[[ Excerpted records open ]]
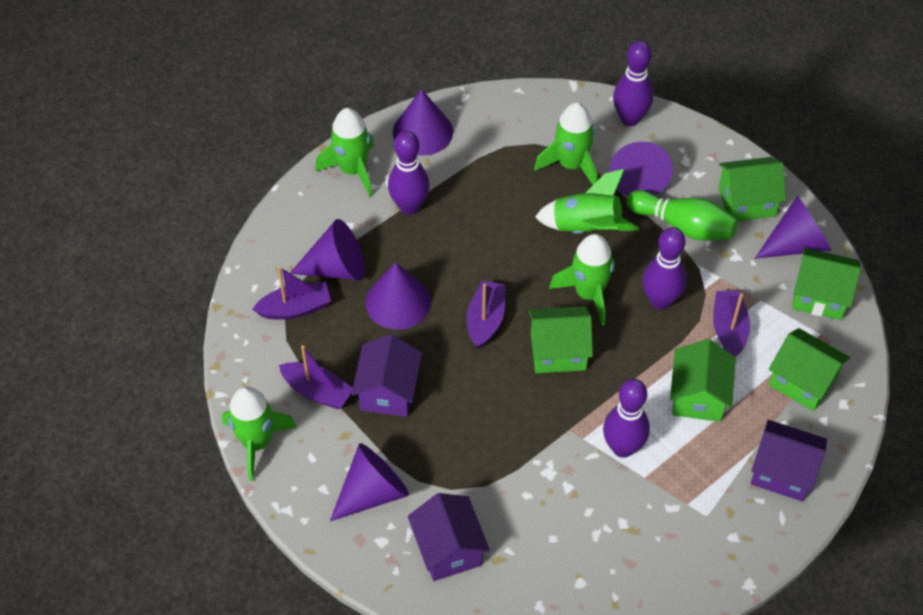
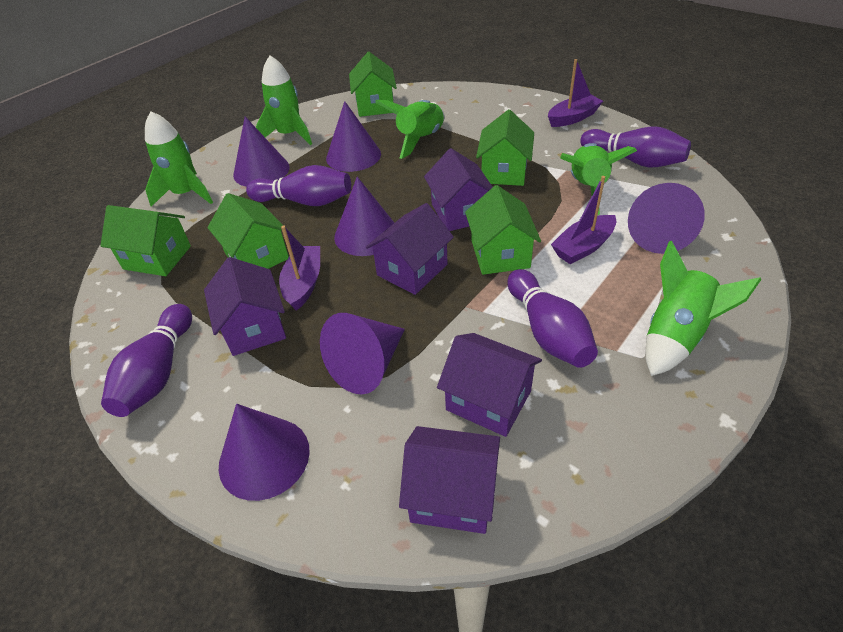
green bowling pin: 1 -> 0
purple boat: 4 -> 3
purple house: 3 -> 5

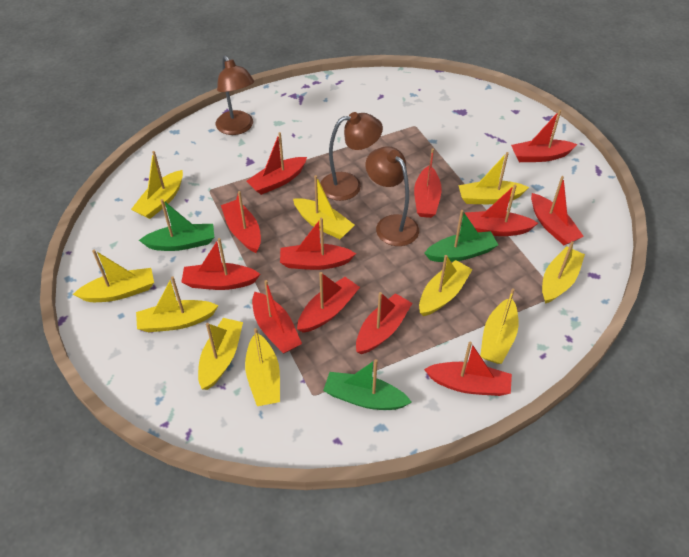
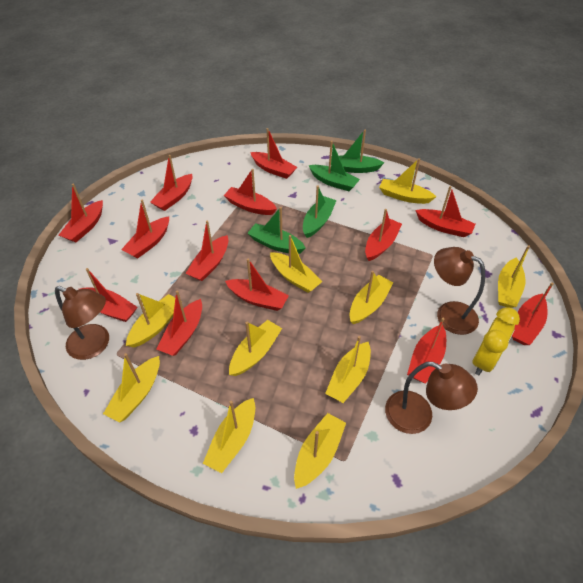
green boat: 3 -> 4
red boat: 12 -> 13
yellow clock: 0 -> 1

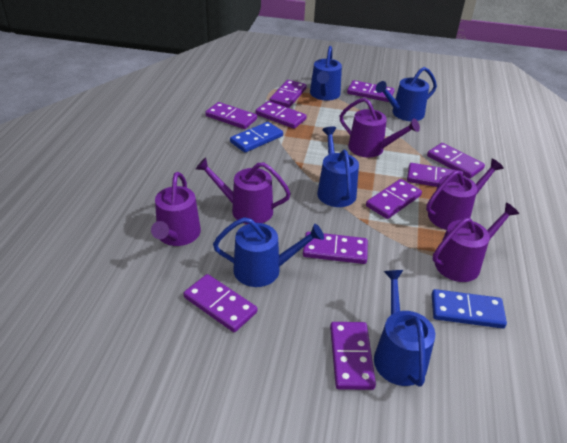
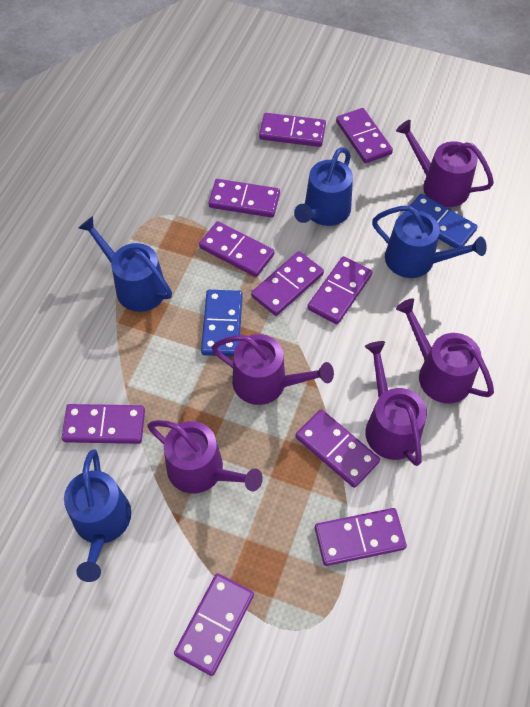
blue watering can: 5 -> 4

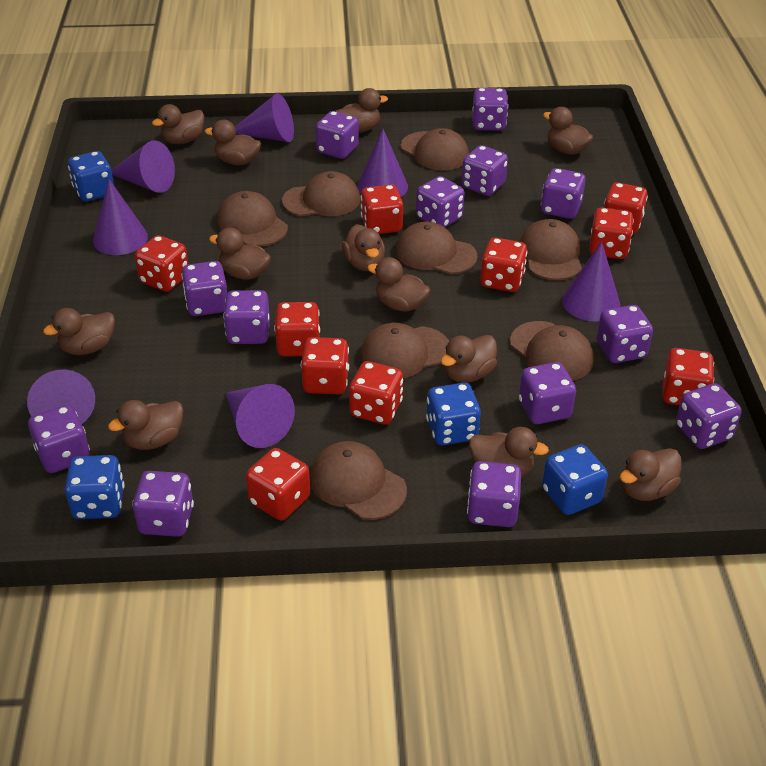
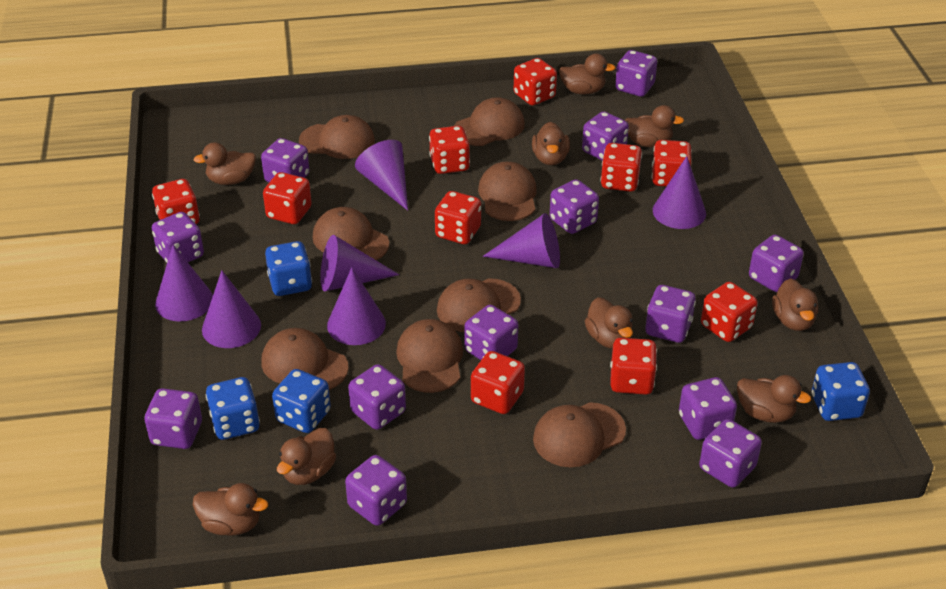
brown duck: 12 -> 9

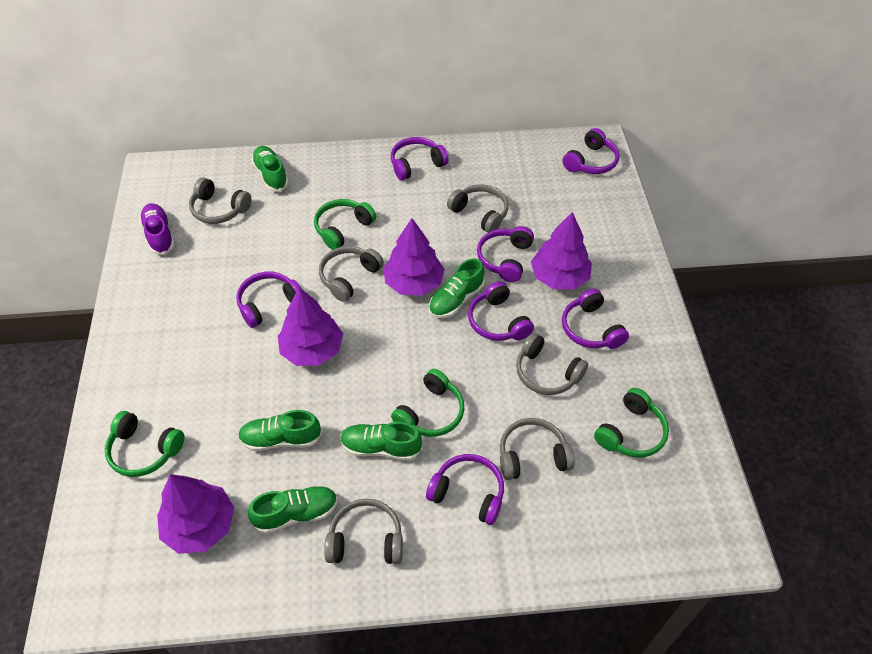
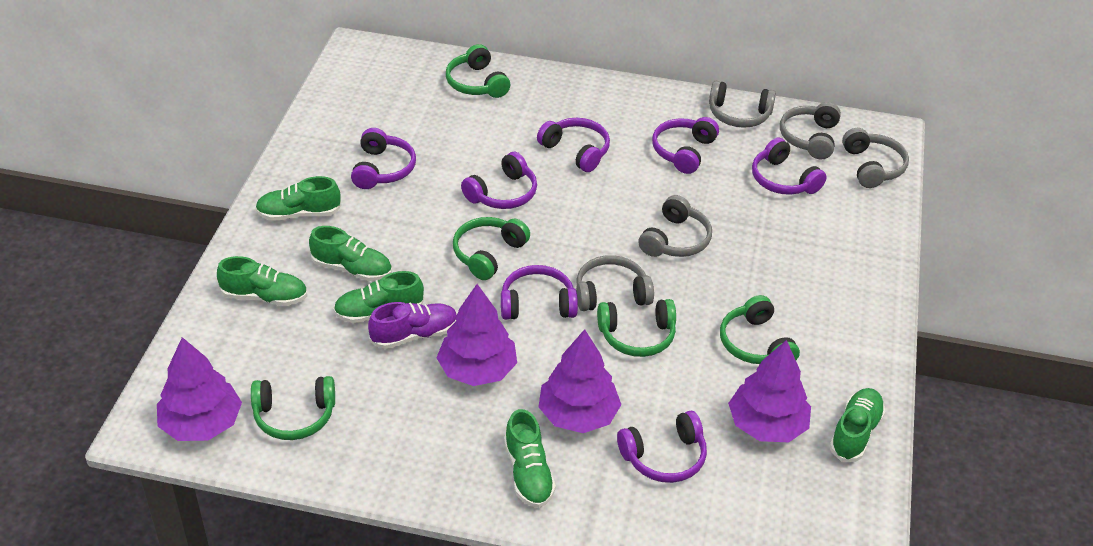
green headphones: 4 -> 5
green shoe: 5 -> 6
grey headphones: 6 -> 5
[[ Excerpted records closed ]]
◆ Problem to work on: Reproduce each line above exactly, but not a single picture.

◆ Output of the task:
green bowling pin: 1 -> 0
purple boat: 4 -> 3
purple house: 3 -> 5

green boat: 3 -> 4
red boat: 12 -> 13
yellow clock: 0 -> 1

blue watering can: 5 -> 4

brown duck: 12 -> 9

green headphones: 4 -> 5
green shoe: 5 -> 6
grey headphones: 6 -> 5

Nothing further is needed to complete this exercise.